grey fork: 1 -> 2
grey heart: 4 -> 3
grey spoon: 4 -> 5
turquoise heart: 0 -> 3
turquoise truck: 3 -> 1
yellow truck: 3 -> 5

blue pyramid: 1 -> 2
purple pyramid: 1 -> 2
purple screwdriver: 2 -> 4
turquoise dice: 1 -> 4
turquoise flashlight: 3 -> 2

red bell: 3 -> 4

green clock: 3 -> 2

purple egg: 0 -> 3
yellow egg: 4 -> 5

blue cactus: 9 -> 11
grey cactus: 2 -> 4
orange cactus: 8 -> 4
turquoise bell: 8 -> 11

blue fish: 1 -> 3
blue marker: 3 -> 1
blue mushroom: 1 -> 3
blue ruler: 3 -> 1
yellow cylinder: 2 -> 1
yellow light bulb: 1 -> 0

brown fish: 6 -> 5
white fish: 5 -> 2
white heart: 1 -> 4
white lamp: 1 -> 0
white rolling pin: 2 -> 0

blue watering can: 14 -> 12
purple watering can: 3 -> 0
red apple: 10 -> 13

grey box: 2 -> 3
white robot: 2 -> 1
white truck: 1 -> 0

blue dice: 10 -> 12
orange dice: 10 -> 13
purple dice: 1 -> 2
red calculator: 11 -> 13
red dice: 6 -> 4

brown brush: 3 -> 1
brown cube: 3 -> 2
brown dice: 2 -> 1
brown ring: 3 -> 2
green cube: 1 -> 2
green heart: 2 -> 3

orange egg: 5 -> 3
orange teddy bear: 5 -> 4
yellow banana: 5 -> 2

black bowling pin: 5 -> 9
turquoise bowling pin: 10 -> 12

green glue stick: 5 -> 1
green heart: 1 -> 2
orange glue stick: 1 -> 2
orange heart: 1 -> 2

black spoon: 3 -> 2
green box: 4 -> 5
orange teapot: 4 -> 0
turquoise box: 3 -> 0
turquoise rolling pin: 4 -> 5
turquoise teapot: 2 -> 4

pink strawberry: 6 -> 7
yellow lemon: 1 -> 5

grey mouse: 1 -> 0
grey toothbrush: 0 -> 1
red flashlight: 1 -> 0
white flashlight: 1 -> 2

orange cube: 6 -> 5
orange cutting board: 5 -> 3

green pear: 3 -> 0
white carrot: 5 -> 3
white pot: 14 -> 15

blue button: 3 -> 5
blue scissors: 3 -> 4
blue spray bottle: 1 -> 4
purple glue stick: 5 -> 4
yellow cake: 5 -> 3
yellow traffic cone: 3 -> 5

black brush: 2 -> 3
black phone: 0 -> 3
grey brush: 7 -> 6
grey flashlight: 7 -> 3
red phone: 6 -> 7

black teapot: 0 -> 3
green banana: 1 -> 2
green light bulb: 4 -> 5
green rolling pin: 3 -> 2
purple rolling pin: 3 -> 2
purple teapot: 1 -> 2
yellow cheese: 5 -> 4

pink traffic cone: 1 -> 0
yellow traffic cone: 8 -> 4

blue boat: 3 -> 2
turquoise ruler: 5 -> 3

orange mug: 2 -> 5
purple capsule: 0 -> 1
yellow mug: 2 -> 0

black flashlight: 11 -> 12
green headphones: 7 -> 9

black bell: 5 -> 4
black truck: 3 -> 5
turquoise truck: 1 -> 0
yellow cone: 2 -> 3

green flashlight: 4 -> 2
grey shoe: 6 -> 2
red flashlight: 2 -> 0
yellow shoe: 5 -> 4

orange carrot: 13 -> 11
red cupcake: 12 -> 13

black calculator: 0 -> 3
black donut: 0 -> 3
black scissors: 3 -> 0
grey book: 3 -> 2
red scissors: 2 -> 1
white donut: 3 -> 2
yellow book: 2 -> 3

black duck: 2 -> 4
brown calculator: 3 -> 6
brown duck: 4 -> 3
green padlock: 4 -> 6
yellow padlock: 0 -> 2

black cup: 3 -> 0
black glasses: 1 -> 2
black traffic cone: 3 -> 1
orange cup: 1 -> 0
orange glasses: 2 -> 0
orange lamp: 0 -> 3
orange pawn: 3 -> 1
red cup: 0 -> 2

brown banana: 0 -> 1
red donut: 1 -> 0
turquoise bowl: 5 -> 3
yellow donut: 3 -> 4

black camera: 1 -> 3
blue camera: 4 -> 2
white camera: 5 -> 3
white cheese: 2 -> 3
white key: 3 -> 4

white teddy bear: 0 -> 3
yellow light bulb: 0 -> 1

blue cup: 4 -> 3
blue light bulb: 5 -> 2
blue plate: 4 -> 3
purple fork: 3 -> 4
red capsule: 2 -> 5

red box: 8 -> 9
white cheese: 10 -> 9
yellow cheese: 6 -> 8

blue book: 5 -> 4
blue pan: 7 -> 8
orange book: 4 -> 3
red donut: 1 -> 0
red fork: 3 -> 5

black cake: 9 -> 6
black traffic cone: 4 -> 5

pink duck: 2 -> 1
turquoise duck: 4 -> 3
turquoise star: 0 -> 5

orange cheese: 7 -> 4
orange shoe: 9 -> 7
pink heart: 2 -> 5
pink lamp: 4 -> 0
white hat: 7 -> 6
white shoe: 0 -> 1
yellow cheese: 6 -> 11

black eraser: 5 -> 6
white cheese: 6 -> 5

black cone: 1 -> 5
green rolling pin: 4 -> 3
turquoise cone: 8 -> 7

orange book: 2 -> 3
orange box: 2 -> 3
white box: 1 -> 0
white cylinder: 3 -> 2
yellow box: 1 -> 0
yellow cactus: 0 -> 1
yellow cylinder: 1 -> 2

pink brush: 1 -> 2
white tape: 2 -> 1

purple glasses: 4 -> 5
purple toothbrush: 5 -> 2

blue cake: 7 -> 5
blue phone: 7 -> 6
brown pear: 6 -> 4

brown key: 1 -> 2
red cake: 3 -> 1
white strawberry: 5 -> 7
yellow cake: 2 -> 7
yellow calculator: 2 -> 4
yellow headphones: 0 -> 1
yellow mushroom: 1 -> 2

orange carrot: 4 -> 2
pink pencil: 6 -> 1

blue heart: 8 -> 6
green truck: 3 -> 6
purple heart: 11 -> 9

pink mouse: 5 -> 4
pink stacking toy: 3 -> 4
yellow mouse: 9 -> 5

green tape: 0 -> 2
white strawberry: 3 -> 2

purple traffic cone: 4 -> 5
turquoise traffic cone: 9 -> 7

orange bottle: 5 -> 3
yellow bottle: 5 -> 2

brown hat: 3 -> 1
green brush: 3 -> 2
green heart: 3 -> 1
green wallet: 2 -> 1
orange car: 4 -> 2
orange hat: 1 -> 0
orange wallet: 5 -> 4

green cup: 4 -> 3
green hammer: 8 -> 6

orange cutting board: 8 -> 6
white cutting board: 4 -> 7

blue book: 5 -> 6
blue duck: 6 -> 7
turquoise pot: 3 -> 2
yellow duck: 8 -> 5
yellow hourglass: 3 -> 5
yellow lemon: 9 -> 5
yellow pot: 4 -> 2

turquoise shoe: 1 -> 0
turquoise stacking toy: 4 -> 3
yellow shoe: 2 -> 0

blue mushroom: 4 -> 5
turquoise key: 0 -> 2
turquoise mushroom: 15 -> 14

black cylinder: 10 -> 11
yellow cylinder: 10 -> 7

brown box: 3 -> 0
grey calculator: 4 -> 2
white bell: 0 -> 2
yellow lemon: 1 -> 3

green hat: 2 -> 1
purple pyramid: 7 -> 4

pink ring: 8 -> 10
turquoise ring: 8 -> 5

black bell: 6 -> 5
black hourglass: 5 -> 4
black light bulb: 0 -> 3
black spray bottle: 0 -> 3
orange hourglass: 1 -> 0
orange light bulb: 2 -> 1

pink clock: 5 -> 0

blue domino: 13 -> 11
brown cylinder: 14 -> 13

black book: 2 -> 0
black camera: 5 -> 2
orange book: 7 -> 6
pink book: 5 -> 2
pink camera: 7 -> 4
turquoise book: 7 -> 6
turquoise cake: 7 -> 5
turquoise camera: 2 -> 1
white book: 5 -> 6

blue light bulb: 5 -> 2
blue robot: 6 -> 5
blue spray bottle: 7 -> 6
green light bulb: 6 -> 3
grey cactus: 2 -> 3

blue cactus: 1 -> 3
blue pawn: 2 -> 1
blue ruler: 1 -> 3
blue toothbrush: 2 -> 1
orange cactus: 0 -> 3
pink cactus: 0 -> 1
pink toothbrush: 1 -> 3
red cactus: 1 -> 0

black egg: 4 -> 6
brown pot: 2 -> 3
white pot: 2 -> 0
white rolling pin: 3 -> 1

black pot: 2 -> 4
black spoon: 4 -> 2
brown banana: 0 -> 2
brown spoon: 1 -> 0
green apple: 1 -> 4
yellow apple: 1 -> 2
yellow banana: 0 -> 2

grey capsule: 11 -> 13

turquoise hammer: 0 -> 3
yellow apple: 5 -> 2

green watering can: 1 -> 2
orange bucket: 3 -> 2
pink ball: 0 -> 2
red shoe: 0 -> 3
□ □ □ □ □
__Exercise directions__: Give the lines of the material above again, exactly, from its first line through the line that contains "yellow egg: 4 -> 5" and no further.

__Written response__:
grey fork: 1 -> 2
grey heart: 4 -> 3
grey spoon: 4 -> 5
turquoise heart: 0 -> 3
turquoise truck: 3 -> 1
yellow truck: 3 -> 5

blue pyramid: 1 -> 2
purple pyramid: 1 -> 2
purple screwdriver: 2 -> 4
turquoise dice: 1 -> 4
turquoise flashlight: 3 -> 2

red bell: 3 -> 4

green clock: 3 -> 2

purple egg: 0 -> 3
yellow egg: 4 -> 5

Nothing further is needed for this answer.